◆ **What the task asks**
Word for word, please restate the lines from the beginning of the data through the line in which "(374, 510) = (683, 201): black mouse -> none" appears.

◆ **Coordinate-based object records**
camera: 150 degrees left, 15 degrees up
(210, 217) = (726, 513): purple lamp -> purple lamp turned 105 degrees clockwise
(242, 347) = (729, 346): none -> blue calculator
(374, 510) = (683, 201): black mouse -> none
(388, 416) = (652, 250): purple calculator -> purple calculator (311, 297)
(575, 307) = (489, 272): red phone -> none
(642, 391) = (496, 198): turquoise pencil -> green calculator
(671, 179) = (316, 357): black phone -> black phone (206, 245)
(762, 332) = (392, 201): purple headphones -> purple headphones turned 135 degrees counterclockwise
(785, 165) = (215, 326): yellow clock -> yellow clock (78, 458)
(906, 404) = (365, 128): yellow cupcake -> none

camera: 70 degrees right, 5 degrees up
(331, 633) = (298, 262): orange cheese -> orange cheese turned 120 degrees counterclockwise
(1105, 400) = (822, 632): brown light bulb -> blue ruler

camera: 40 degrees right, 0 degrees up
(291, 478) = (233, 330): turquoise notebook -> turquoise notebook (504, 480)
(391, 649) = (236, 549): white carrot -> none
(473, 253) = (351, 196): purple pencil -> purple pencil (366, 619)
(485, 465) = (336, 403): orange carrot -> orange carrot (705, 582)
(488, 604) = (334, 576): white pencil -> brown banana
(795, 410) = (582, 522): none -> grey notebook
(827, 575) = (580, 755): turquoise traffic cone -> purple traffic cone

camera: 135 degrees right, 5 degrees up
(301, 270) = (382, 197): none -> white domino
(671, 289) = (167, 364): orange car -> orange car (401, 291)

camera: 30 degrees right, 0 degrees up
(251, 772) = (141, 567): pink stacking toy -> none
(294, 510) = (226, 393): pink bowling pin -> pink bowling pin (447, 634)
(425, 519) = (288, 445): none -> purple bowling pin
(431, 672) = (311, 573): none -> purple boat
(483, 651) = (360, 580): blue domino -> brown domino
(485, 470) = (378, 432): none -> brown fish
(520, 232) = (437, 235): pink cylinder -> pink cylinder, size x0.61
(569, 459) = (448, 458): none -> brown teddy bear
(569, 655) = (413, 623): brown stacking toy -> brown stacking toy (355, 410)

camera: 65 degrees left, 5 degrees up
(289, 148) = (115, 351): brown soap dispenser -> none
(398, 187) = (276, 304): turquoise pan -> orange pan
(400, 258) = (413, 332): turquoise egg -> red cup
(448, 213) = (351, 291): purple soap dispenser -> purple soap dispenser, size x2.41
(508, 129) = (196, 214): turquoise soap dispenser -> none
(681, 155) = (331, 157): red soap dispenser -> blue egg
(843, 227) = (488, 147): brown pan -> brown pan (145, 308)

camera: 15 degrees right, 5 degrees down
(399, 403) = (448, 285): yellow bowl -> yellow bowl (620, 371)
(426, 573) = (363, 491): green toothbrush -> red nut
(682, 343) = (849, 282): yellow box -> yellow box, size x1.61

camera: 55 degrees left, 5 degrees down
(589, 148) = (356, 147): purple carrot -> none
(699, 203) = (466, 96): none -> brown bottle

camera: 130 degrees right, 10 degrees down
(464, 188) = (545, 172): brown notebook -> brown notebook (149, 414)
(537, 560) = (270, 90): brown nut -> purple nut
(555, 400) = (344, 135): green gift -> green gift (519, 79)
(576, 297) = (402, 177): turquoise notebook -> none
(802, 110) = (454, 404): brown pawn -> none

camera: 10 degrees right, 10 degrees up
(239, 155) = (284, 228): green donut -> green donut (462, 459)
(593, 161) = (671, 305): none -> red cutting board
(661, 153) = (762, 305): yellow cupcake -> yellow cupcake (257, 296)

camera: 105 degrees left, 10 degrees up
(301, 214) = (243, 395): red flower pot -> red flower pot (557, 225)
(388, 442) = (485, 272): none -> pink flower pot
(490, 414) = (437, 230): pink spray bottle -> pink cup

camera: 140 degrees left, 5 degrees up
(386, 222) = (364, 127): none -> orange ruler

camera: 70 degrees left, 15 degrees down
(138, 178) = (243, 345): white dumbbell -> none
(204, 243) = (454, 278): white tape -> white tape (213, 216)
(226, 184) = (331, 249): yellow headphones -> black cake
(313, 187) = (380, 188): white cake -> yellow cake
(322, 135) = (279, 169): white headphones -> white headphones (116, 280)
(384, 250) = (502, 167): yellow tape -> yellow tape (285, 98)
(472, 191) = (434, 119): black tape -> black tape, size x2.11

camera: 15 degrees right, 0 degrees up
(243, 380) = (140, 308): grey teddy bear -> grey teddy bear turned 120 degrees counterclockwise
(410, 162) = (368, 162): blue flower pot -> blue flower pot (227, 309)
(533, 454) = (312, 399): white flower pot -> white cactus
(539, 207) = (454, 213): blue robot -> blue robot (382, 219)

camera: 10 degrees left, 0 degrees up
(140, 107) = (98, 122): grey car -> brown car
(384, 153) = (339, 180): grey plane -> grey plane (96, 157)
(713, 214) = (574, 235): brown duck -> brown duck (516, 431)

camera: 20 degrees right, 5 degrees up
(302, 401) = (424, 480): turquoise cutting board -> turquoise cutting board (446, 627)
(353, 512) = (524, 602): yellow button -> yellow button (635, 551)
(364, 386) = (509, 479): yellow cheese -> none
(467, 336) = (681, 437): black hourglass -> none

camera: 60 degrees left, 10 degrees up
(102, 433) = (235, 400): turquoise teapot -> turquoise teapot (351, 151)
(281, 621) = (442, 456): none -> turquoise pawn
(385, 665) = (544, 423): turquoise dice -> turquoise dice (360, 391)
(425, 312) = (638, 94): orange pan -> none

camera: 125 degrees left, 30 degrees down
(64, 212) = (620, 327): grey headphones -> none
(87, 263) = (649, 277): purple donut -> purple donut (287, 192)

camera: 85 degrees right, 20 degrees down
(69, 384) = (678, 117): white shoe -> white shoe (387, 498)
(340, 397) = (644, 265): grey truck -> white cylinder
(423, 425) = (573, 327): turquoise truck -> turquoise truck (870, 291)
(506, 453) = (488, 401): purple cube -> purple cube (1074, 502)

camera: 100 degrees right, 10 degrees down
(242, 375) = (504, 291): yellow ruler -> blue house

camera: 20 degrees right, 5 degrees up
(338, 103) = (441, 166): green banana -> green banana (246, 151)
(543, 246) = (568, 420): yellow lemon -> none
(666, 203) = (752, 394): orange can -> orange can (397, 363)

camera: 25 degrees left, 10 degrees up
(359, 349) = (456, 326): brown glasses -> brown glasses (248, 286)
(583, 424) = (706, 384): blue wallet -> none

◆ **Written answer**
camera: 150 degrees left, 15 degrees up
(210, 217) = (726, 513): purple lamp -> purple lamp turned 105 degrees clockwise
(242, 347) = (729, 346): none -> blue calculator
(374, 510) = (683, 201): black mouse -> none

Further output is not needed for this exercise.